[[ Supplied data, beginning ]]

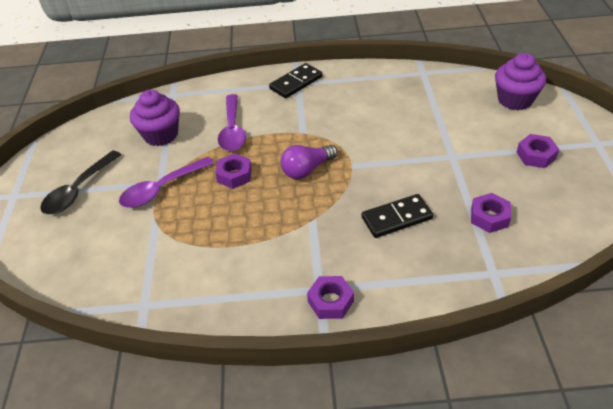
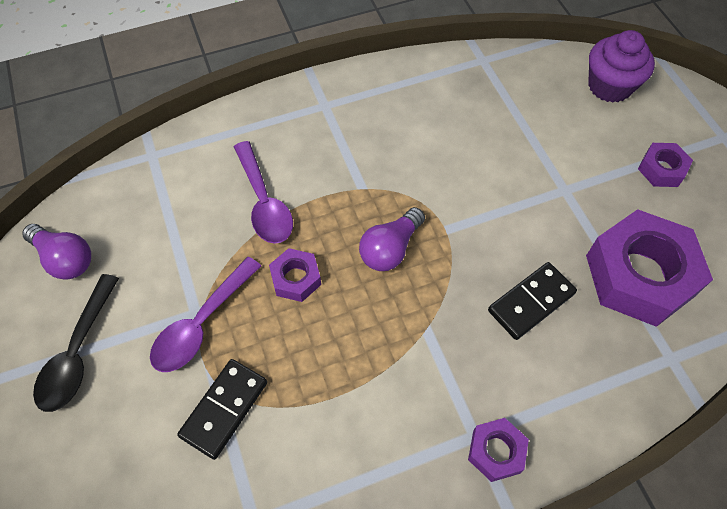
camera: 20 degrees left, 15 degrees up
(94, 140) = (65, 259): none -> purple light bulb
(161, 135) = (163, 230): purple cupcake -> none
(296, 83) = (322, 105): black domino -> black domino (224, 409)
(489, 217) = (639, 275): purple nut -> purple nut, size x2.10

[[ Supplied data, end ]]
[[ Supplied data, beginning ]]

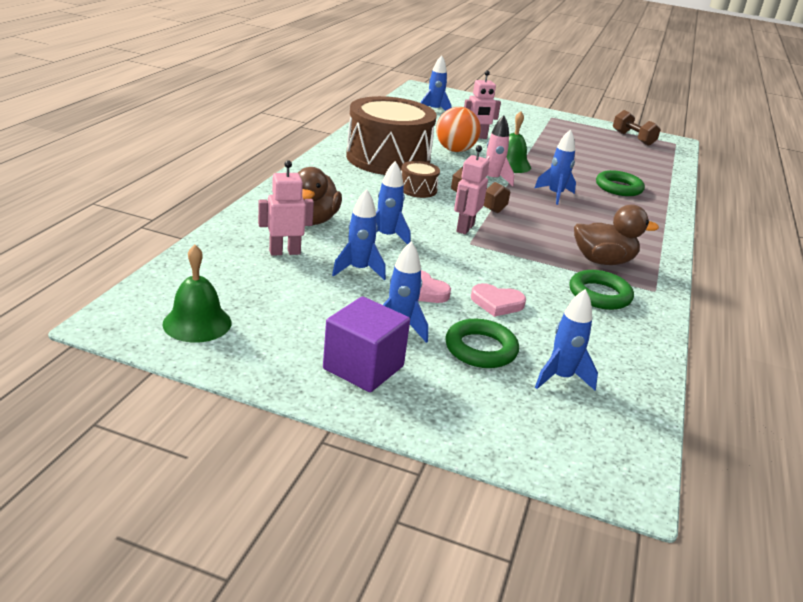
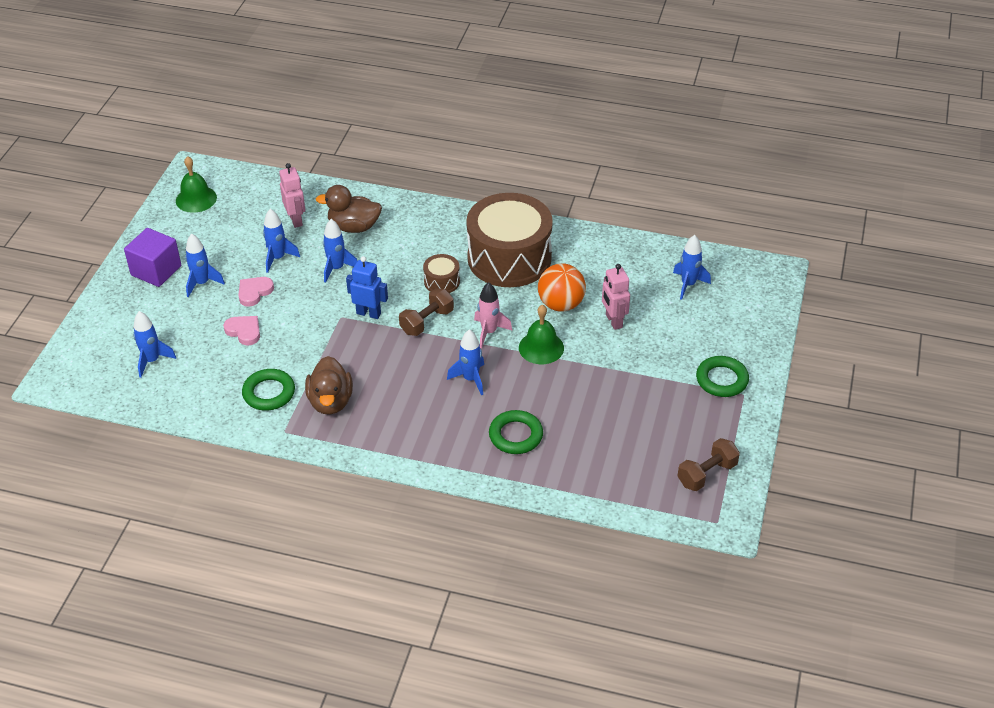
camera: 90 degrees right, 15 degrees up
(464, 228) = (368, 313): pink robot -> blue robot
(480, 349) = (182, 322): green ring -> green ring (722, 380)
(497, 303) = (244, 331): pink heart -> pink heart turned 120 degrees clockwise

[[ Supplied data, end ]]
[[ Supplied data, beginning ]]

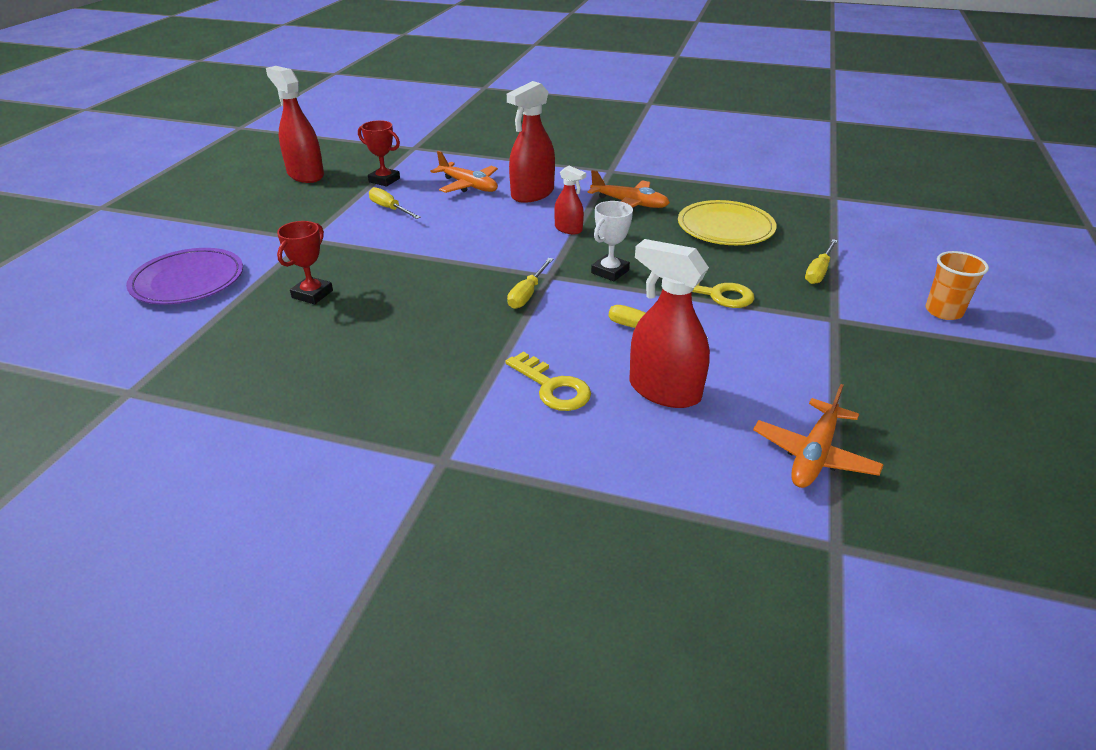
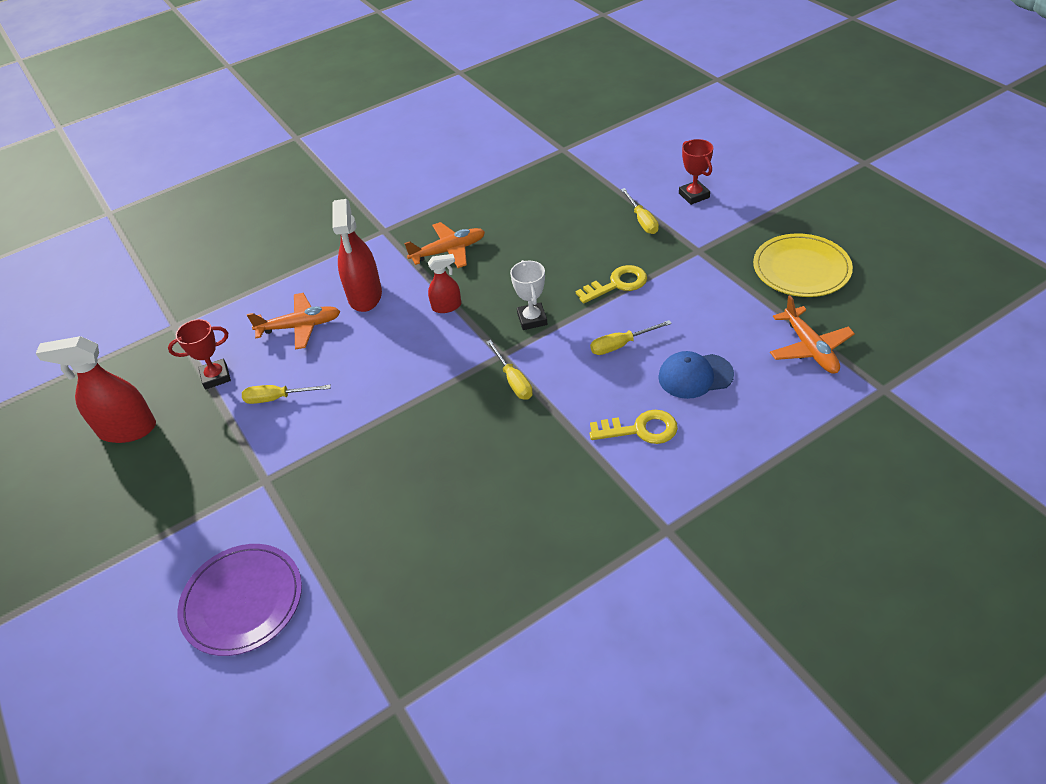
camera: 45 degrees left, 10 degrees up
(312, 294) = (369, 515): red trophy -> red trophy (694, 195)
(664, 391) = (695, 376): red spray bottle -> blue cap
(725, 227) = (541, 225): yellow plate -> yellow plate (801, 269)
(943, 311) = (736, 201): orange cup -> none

[[ Supplied data, end ]]

Required work
All lines in the listing above from the line containing "camera: 20 degrees left, 15 degrees up" to the line containing "(489, 217) = (639, 275): purple", inclusive, should be retyped exactly; no other lines should appear.

Output for this exercise
camera: 20 degrees left, 15 degrees up
(94, 140) = (65, 259): none -> purple light bulb
(161, 135) = (163, 230): purple cupcake -> none
(296, 83) = (322, 105): black domino -> black domino (224, 409)
(489, 217) = (639, 275): purple nut -> purple nut, size x2.10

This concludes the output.